● WHAT THIS TASK INVOLVES: Pictures stay out of the copy. Everything else in the records must be repeated exactly.

· · · ·

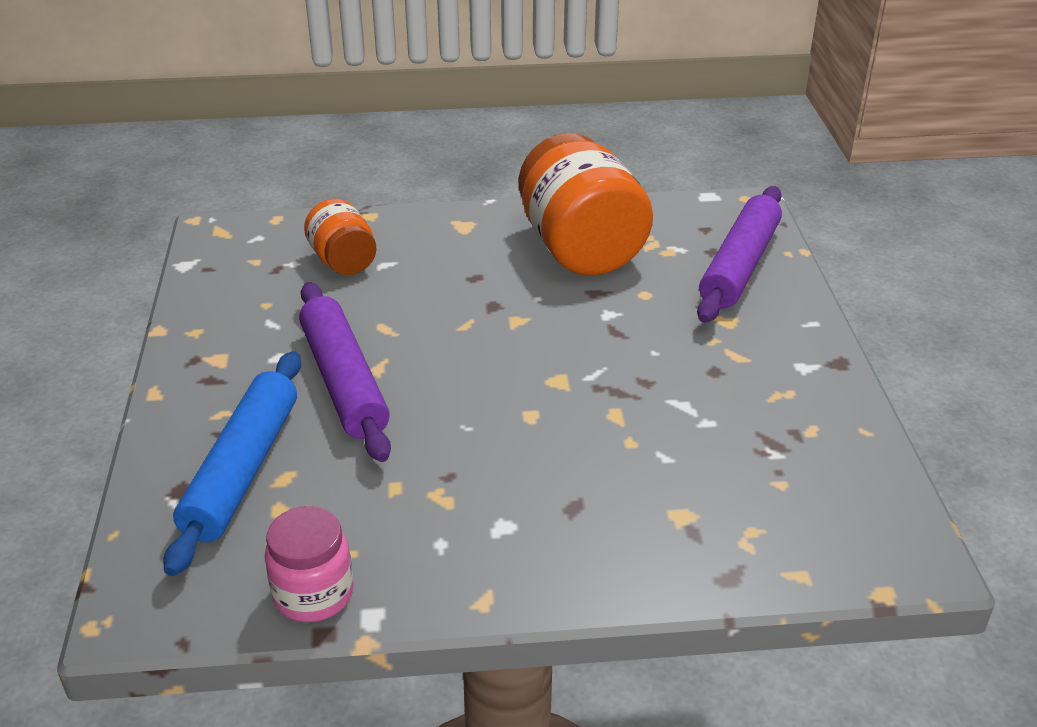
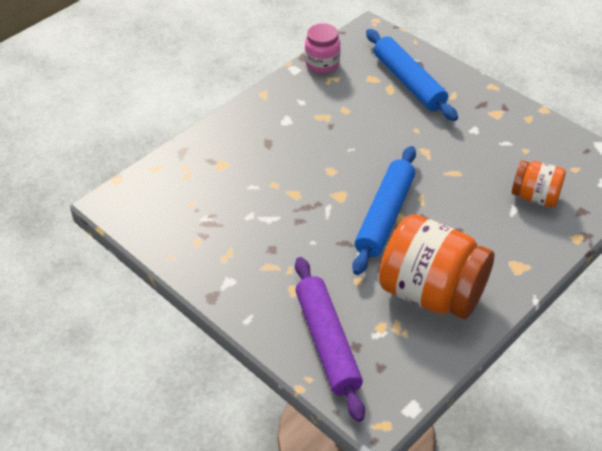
camera: 140 degrees right, 10 degrees up
purple rolling pin [299,282,391,462] -> none
none -> blue rolling pin [352,146,416,275]

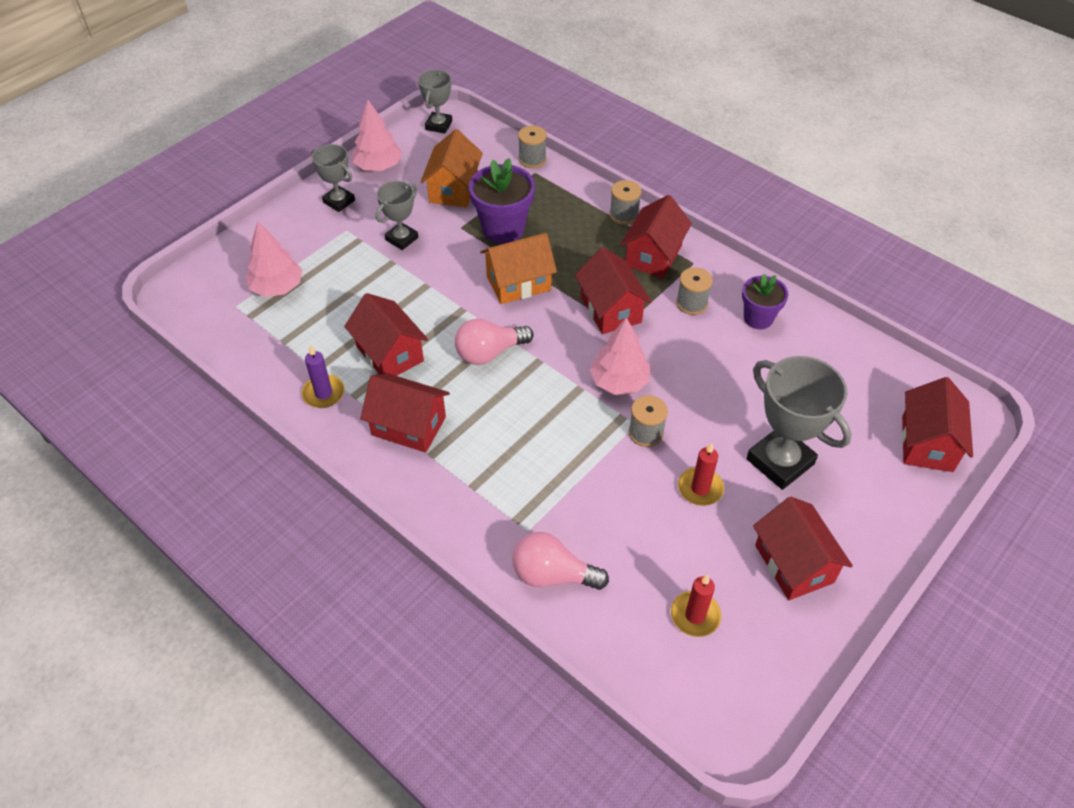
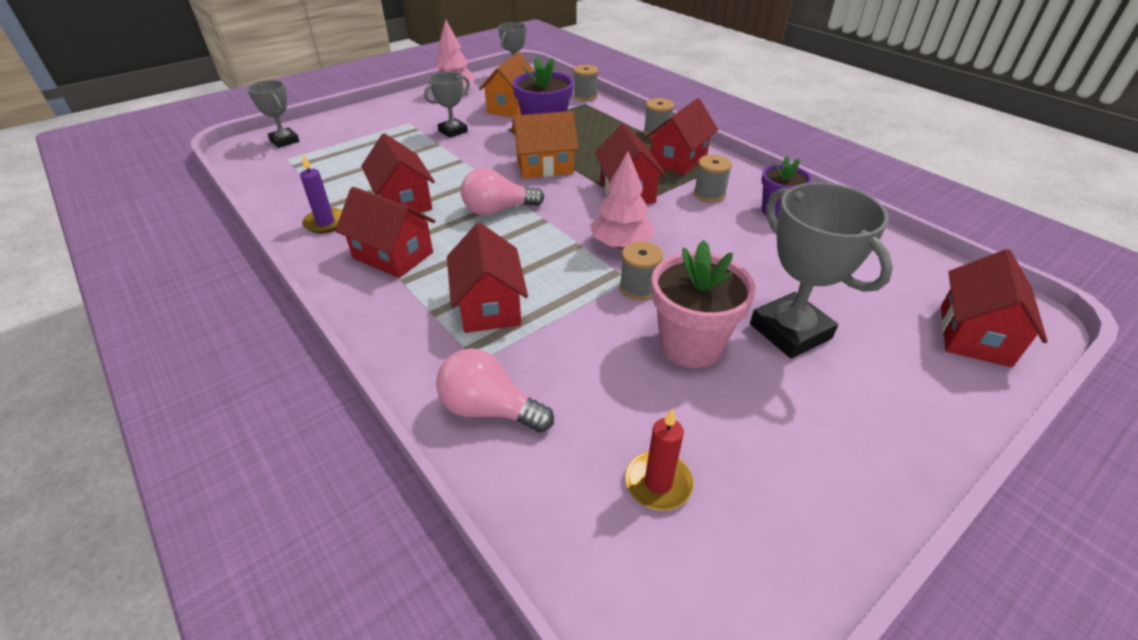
camera: 10 degrees right, 10 degrees down
pink tree [245,221,303,297] -> none
grey trophy [312,144,355,212] -> grey trophy moved to [247,80,299,148]
red candle [678,442,724,506] -> pink flower pot [651,240,756,368]
red house [753,497,853,600] -> red house moved to [447,223,528,333]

· · · ·

● EXERCISE RESULT:
camera: 140 degrees right, 10 degrees up
purple rolling pin [299,282,391,462] -> none
none -> blue rolling pin [352,146,416,275]

camera: 10 degrees right, 10 degrees down
pink tree [245,221,303,297] -> none
grey trophy [312,144,355,212] -> grey trophy moved to [247,80,299,148]
red candle [678,442,724,506] -> pink flower pot [651,240,756,368]
red house [753,497,853,600] -> red house moved to [447,223,528,333]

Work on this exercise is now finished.